(Extracted records)
────────────────

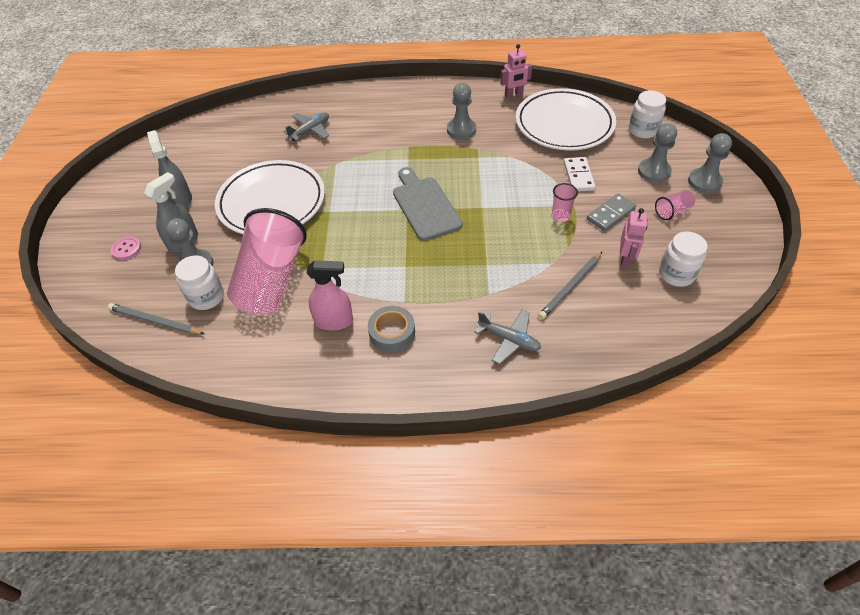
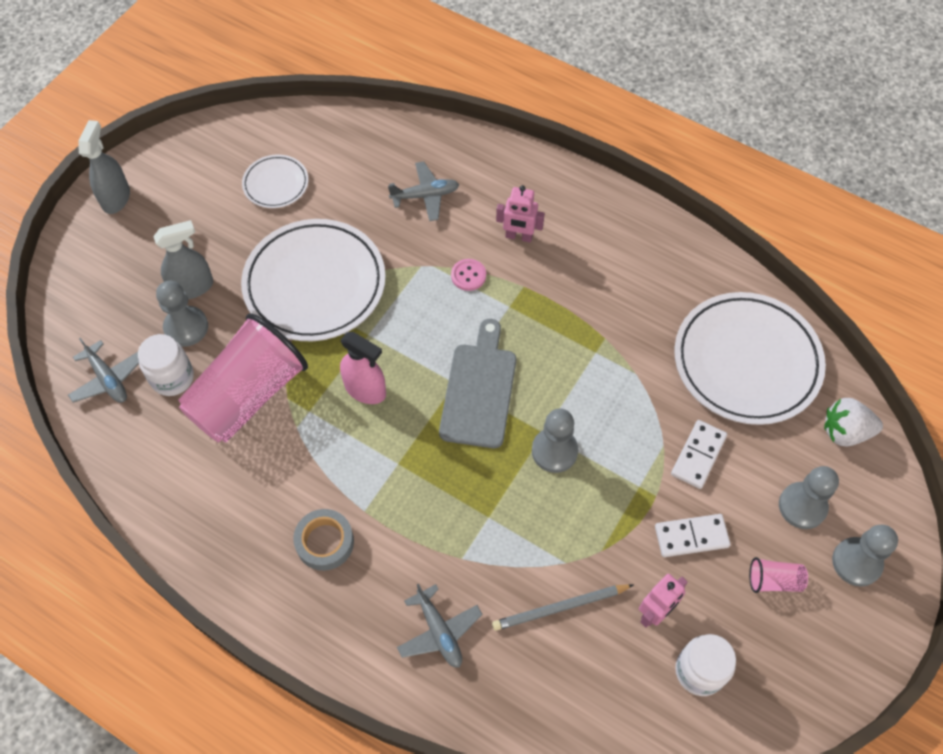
camera: 30 degrees right, 10 degrees up
grey pencil [108,303,205,334] -> grey plane [68,338,139,403]
pink button [111,237,141,260] -> pink button moved to [451,259,486,291]
grey spray bottle [147,130,192,208] -> grey spray bottle moved to [78,120,130,214]
pink spray bottle [307,260,353,331] -> pink spray bottle moved to [340,332,386,404]
grey pawn [447,83,476,139] -> grey pawn moved to [532,409,578,473]
pink robot [500,44,532,99] -> pink robot moved to [496,185,545,242]
pink cup [552,183,578,222] -> none
grey domino [587,194,636,231] -> white domino [655,514,731,557]
white jar [629,91,666,138] -> white strawberry [824,398,883,447]
none -> white plate [242,154,309,208]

────────────────

--- About this exercise ---
Would you write out every record word for word, leaving no picture in?

--- Answer to the exercise ---
camera: 30 degrees right, 10 degrees up
grey pencil [108,303,205,334] -> grey plane [68,338,139,403]
pink button [111,237,141,260] -> pink button moved to [451,259,486,291]
grey spray bottle [147,130,192,208] -> grey spray bottle moved to [78,120,130,214]
pink spray bottle [307,260,353,331] -> pink spray bottle moved to [340,332,386,404]
grey pawn [447,83,476,139] -> grey pawn moved to [532,409,578,473]
pink robot [500,44,532,99] -> pink robot moved to [496,185,545,242]
pink cup [552,183,578,222] -> none
grey domino [587,194,636,231] -> white domino [655,514,731,557]
white jar [629,91,666,138] -> white strawberry [824,398,883,447]
none -> white plate [242,154,309,208]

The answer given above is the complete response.